- Work order:
The lines from the one containing "LIGHT pin OUT: GP28 -> GP15" to the end of the entries, both included, are what you need to transcribe exactly, without pictures and without anything else.

- Supplied information:
:::::

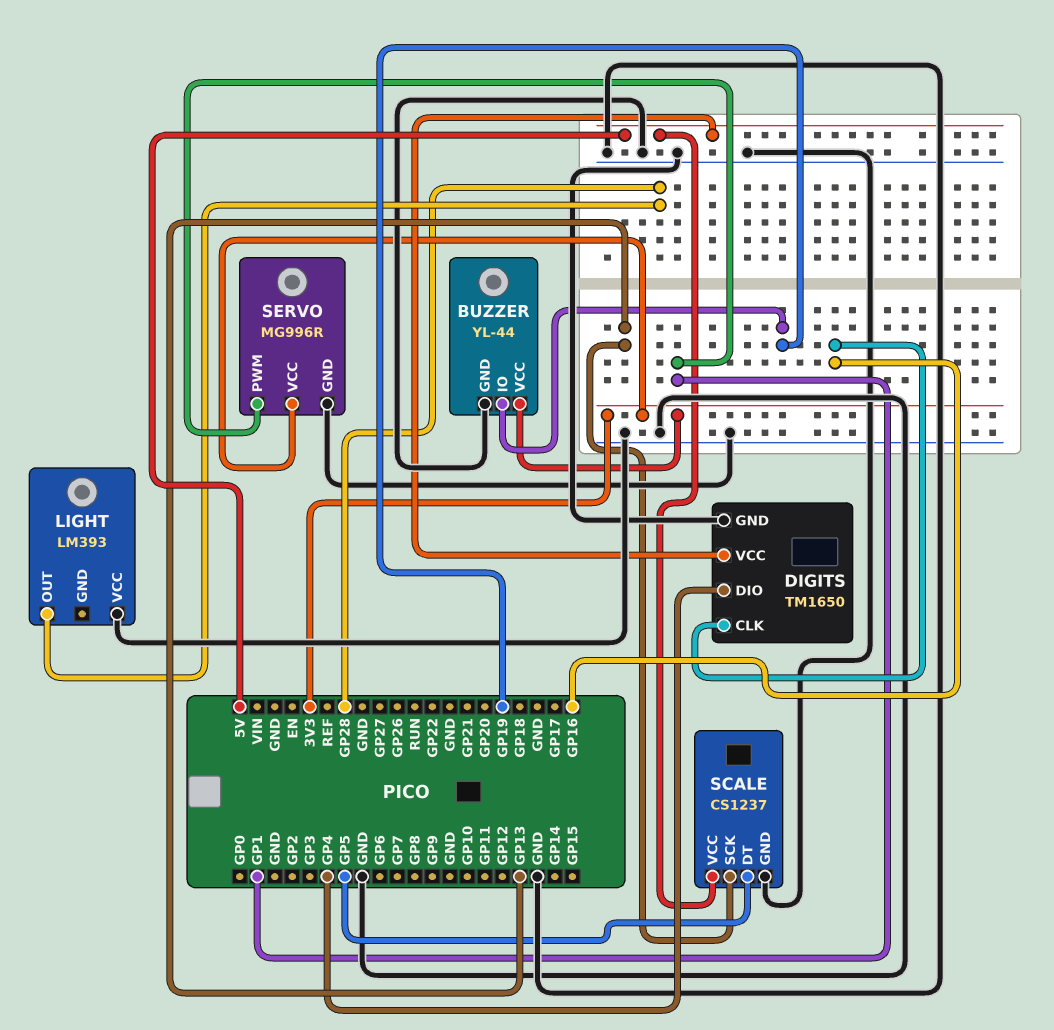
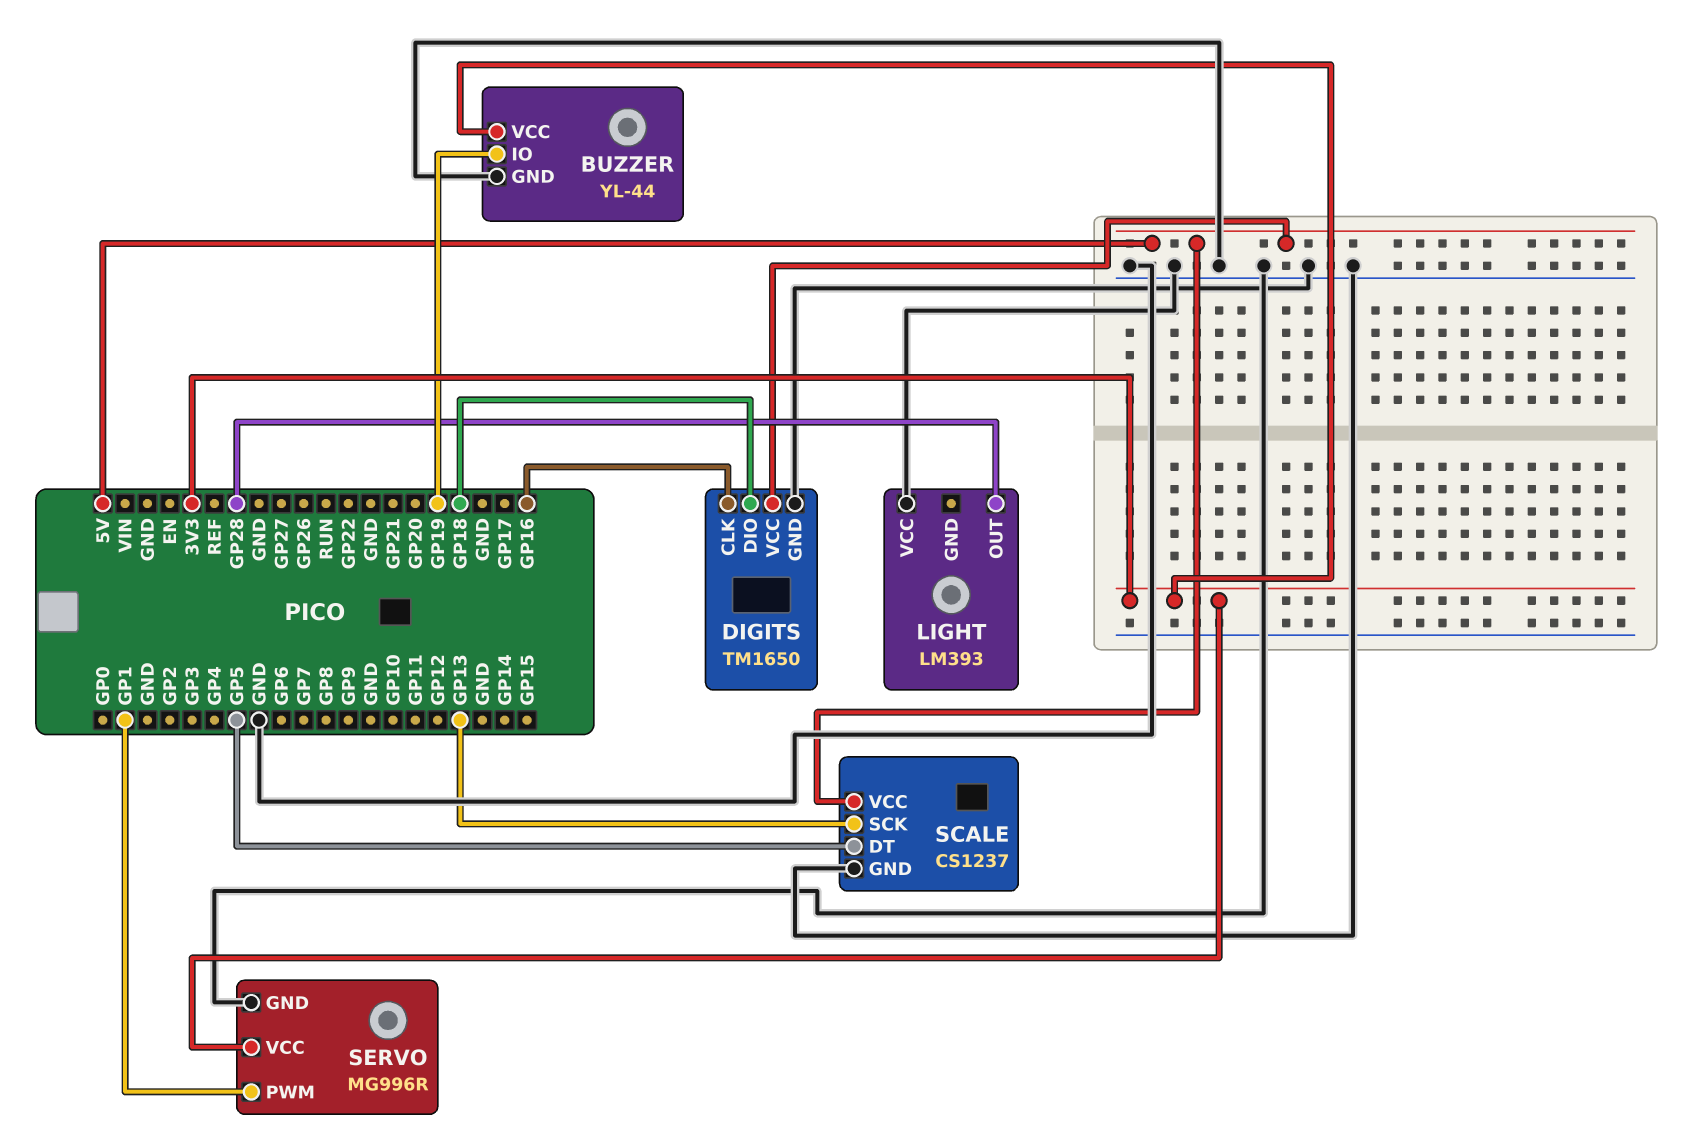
DIGITS pin DIO: GP4 -> GP18

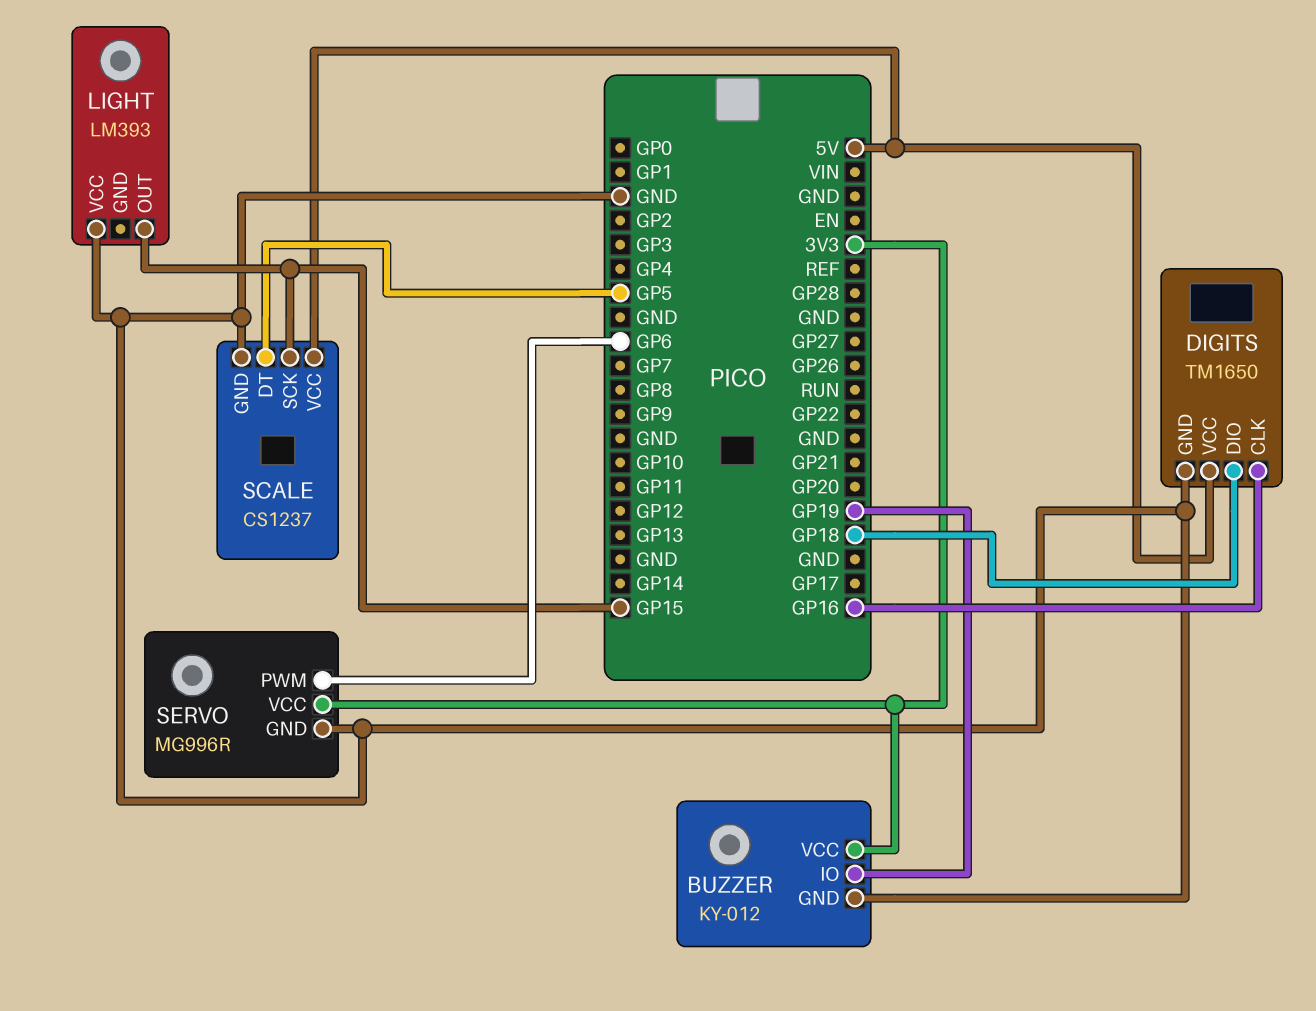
BUZZER: YL-44 -> KY-012
LIGHT pin OUT: GP28 -> GP15
SCALE pin SCK: GP13 -> GP15
SERVO pin PWM: GP1 -> GP6

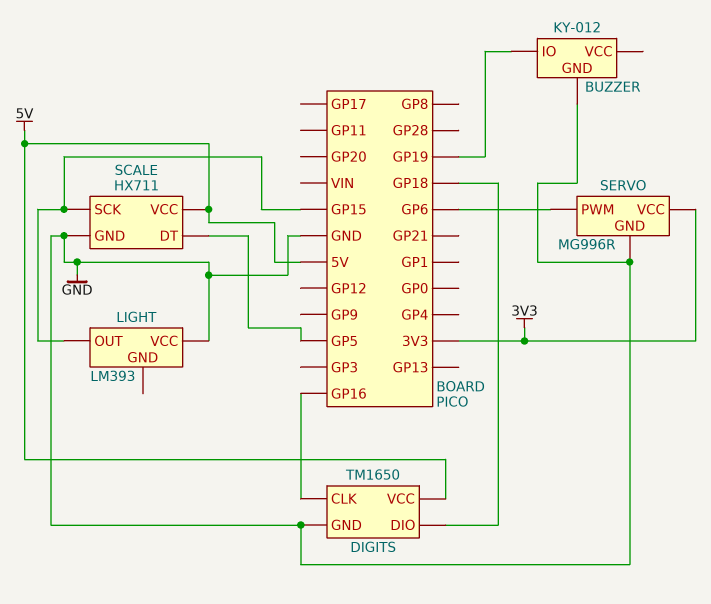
BUZZER pin VCC: 3V3 -> none
SCALE: CS1237 -> HX711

:::::

- Result for this exercise:
LIGHT pin OUT: GP28 -> GP15
SCALE pin SCK: GP13 -> GP15
SERVO pin PWM: GP1 -> GP6

BUZZER pin VCC: 3V3 -> none
SCALE: CS1237 -> HX711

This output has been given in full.